■ THE TASK
Copy every line of the data below without any changes.

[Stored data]
== Segment start ==

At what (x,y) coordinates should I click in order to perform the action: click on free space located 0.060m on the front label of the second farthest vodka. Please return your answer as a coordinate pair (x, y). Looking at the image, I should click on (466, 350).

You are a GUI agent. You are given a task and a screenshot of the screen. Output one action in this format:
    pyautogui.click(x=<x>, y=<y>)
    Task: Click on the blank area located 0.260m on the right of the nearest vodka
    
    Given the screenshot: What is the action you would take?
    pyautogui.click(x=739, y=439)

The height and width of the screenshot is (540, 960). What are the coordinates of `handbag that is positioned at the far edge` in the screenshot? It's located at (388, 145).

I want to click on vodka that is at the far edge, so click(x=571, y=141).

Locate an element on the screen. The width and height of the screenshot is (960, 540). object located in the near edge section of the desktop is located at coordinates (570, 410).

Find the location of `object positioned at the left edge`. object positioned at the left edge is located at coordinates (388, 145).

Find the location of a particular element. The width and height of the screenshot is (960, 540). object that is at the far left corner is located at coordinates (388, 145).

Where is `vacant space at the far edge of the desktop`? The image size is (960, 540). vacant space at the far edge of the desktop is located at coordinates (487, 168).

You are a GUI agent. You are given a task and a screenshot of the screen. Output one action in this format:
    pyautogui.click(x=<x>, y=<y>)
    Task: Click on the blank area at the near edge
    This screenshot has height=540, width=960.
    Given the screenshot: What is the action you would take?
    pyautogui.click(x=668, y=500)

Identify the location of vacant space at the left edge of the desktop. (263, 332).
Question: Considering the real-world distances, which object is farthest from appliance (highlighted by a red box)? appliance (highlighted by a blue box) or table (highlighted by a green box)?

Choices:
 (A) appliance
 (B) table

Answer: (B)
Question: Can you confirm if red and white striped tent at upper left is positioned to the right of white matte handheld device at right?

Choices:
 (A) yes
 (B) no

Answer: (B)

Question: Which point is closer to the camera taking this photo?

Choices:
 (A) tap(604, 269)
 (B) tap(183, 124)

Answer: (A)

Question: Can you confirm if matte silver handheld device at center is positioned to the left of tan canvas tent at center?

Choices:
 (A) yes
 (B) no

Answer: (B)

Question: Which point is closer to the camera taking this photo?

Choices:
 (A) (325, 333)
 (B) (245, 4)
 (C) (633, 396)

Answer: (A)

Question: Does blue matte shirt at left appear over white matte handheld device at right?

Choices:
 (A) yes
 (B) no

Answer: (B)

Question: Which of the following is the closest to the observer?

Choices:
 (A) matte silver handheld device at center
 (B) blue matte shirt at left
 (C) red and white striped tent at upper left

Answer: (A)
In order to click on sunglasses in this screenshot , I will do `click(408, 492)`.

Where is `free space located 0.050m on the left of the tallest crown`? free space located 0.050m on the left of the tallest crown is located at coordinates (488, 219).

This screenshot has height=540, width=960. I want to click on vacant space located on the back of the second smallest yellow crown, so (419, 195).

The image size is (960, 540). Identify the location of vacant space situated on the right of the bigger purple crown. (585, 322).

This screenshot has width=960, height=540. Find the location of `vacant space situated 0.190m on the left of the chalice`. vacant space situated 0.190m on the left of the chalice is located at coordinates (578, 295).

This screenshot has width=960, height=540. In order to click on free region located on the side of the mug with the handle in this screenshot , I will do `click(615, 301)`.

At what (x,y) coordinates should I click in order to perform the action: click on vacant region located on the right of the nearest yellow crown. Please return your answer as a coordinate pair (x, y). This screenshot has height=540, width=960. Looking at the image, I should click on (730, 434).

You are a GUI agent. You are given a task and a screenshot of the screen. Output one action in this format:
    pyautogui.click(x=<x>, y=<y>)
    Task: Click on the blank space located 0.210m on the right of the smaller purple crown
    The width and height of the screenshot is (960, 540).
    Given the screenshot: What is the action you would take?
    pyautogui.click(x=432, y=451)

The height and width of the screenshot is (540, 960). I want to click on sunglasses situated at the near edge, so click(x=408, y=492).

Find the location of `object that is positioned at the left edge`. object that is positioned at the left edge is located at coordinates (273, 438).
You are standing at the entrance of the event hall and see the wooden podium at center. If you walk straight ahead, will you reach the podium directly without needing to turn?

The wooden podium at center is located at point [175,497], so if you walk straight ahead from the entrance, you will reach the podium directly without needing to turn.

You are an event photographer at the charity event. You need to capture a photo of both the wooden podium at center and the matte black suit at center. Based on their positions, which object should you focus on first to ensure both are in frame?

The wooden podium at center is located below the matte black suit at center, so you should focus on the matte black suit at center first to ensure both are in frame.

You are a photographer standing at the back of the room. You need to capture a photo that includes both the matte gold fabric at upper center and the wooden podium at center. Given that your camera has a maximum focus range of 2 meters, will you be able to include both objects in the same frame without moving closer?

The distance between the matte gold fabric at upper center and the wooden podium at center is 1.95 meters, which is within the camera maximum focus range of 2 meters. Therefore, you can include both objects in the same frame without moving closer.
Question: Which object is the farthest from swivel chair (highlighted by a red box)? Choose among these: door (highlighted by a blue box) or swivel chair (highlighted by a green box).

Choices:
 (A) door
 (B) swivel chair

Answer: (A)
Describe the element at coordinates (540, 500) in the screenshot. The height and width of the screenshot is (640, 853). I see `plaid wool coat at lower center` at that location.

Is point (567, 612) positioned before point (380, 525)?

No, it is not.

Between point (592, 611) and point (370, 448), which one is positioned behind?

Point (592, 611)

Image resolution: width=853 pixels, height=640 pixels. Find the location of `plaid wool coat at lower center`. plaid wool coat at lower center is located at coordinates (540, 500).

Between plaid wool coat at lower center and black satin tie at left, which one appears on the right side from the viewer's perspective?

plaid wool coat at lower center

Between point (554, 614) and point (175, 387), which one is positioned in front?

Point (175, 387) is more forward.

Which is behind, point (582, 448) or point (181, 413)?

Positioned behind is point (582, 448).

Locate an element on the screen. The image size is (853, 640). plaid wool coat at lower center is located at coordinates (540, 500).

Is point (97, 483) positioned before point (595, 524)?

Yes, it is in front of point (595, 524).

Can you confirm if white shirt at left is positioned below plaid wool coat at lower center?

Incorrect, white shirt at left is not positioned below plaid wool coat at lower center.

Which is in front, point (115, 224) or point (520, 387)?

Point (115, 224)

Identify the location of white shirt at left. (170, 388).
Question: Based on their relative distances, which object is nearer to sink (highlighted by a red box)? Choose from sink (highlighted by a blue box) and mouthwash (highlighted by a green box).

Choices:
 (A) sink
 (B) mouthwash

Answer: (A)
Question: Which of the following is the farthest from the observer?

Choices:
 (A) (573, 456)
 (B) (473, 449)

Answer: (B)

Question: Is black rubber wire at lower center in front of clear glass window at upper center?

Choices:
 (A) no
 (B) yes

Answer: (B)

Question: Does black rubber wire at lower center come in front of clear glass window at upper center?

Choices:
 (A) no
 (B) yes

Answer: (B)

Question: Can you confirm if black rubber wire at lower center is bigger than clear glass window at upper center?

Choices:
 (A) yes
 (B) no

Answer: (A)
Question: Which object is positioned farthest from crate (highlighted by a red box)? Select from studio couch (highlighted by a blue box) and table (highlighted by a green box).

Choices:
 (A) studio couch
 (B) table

== Segment end ==

■ FINAL ANSWER
At what (x,y) coordinates should I click in order to perform the action: click on free space located 0.060m on the front label of the second farthest vodka. Please return your answer as a coordinate pair (x, y). Looking at the image, I should click on (466, 350).

You are a GUI agent. You are given a task and a screenshot of the screen. Output one action in this format:
    pyautogui.click(x=<x>, y=<y>)
    Task: Click on the blank area located 0.260m on the right of the nearest vodka
    
    Given the screenshot: What is the action you would take?
    pyautogui.click(x=739, y=439)

The height and width of the screenshot is (540, 960). What are the coordinates of `handbag that is positioned at the far edge` in the screenshot? It's located at (388, 145).

I want to click on vodka that is at the far edge, so click(x=571, y=141).

Locate an element on the screen. The width and height of the screenshot is (960, 540). object located in the near edge section of the desktop is located at coordinates (570, 410).

Find the location of `object positioned at the left edge`. object positioned at the left edge is located at coordinates (388, 145).

Find the location of a particular element. The width and height of the screenshot is (960, 540). object that is at the far left corner is located at coordinates (388, 145).

Where is `vacant space at the far edge of the desktop`? The image size is (960, 540). vacant space at the far edge of the desktop is located at coordinates (487, 168).

You are a GUI agent. You are given a task and a screenshot of the screen. Output one action in this format:
    pyautogui.click(x=<x>, y=<y>)
    Task: Click on the blank area at the near edge
    This screenshot has height=540, width=960.
    Given the screenshot: What is the action you would take?
    pyautogui.click(x=668, y=500)

Identify the location of vacant space at the left edge of the desktop. (263, 332).
Question: Considering the real-world distances, which object is farthest from appliance (highlighted by a red box)? appliance (highlighted by a blue box) or table (highlighted by a green box)?

Choices:
 (A) appliance
 (B) table

Answer: (B)
Question: Can you confirm if red and white striped tent at upper left is positioned to the right of white matte handheld device at right?

Choices:
 (A) yes
 (B) no

Answer: (B)

Question: Which point is closer to the camera taking this photo?

Choices:
 (A) tap(604, 269)
 (B) tap(183, 124)

Answer: (A)

Question: Can you confirm if matte silver handheld device at center is positioned to the left of tan canvas tent at center?

Choices:
 (A) yes
 (B) no

Answer: (B)

Question: Which point is closer to the camera taking this photo?

Choices:
 (A) (325, 333)
 (B) (245, 4)
 (C) (633, 396)

Answer: (A)

Question: Does blue matte shirt at left appear over white matte handheld device at right?

Choices:
 (A) yes
 (B) no

Answer: (B)

Question: Which of the following is the closest to the observer?

Choices:
 (A) matte silver handheld device at center
 (B) blue matte shirt at left
 (C) red and white striped tent at upper left

Answer: (A)
In order to click on sunglasses in this screenshot , I will do `click(408, 492)`.

Where is `free space located 0.050m on the left of the tallest crown`? free space located 0.050m on the left of the tallest crown is located at coordinates (488, 219).

This screenshot has height=540, width=960. I want to click on vacant space located on the back of the second smallest yellow crown, so (419, 195).

The image size is (960, 540). Identify the location of vacant space situated on the right of the bigger purple crown. (585, 322).

This screenshot has width=960, height=540. Find the location of `vacant space situated 0.190m on the left of the chalice`. vacant space situated 0.190m on the left of the chalice is located at coordinates (578, 295).

This screenshot has width=960, height=540. In order to click on free region located on the side of the mug with the handle in this screenshot , I will do `click(615, 301)`.

At what (x,y) coordinates should I click in order to perform the action: click on vacant region located on the right of the nearest yellow crown. Please return your answer as a coordinate pair (x, y). This screenshot has height=540, width=960. Looking at the image, I should click on (730, 434).

You are a GUI agent. You are given a task and a screenshot of the screen. Output one action in this format:
    pyautogui.click(x=<x>, y=<y>)
    Task: Click on the blank space located 0.210m on the right of the smaller purple crown
    The width and height of the screenshot is (960, 540).
    Given the screenshot: What is the action you would take?
    pyautogui.click(x=432, y=451)

The height and width of the screenshot is (540, 960). I want to click on sunglasses situated at the near edge, so click(x=408, y=492).

Find the location of `object that is positioned at the left edge`. object that is positioned at the left edge is located at coordinates (273, 438).
You are standing at the entrance of the event hall and see the wooden podium at center. If you walk straight ahead, will you reach the podium directly without needing to turn?

The wooden podium at center is located at point [175,497], so if you walk straight ahead from the entrance, you will reach the podium directly without needing to turn.

You are an event photographer at the charity event. You need to capture a photo of both the wooden podium at center and the matte black suit at center. Based on their positions, which object should you focus on first to ensure both are in frame?

The wooden podium at center is located below the matte black suit at center, so you should focus on the matte black suit at center first to ensure both are in frame.

You are a photographer standing at the back of the room. You need to capture a photo that includes both the matte gold fabric at upper center and the wooden podium at center. Given that your camera has a maximum focus range of 2 meters, will you be able to include both objects in the same frame without moving closer?

The distance between the matte gold fabric at upper center and the wooden podium at center is 1.95 meters, which is within the camera maximum focus range of 2 meters. Therefore, you can include both objects in the same frame without moving closer.
Question: Which object is the farthest from swivel chair (highlighted by a red box)? Choose among these: door (highlighted by a blue box) or swivel chair (highlighted by a green box).

Choices:
 (A) door
 (B) swivel chair

Answer: (A)
Describe the element at coordinates (540, 500) in the screenshot. The height and width of the screenshot is (640, 853). I see `plaid wool coat at lower center` at that location.

Is point (567, 612) positioned before point (380, 525)?

No, it is not.

Between point (592, 611) and point (370, 448), which one is positioned behind?

Point (592, 611)

Image resolution: width=853 pixels, height=640 pixels. Find the location of `plaid wool coat at lower center`. plaid wool coat at lower center is located at coordinates (540, 500).

Between plaid wool coat at lower center and black satin tie at left, which one appears on the right side from the viewer's perspective?

plaid wool coat at lower center

Between point (554, 614) and point (175, 387), which one is positioned in front?

Point (175, 387) is more forward.

Which is behind, point (582, 448) or point (181, 413)?

Positioned behind is point (582, 448).

Locate an element on the screen. The image size is (853, 640). plaid wool coat at lower center is located at coordinates (540, 500).

Is point (97, 483) positioned before point (595, 524)?

Yes, it is in front of point (595, 524).

Can you confirm if white shirt at left is positioned below plaid wool coat at lower center?

Incorrect, white shirt at left is not positioned below plaid wool coat at lower center.

Which is in front, point (115, 224) or point (520, 387)?

Point (115, 224)

Identify the location of white shirt at left. (170, 388).
Question: Based on their relative distances, which object is nearer to sink (highlighted by a red box)? Choose from sink (highlighted by a blue box) and mouthwash (highlighted by a green box).

Choices:
 (A) sink
 (B) mouthwash

Answer: (A)
Question: Which of the following is the farthest from the observer?

Choices:
 (A) (573, 456)
 (B) (473, 449)

Answer: (B)

Question: Is black rubber wire at lower center in front of clear glass window at upper center?

Choices:
 (A) no
 (B) yes

Answer: (B)

Question: Does black rubber wire at lower center come in front of clear glass window at upper center?

Choices:
 (A) no
 (B) yes

Answer: (B)

Question: Can you confirm if black rubber wire at lower center is bigger than clear glass window at upper center?

Choices:
 (A) yes
 (B) no

Answer: (A)
Question: Which object is positioned farthest from crate (highlighted by a red box)? Select from studio couch (highlighted by a blue box) and table (highlighted by a green box).

Choices:
 (A) studio couch
 (B) table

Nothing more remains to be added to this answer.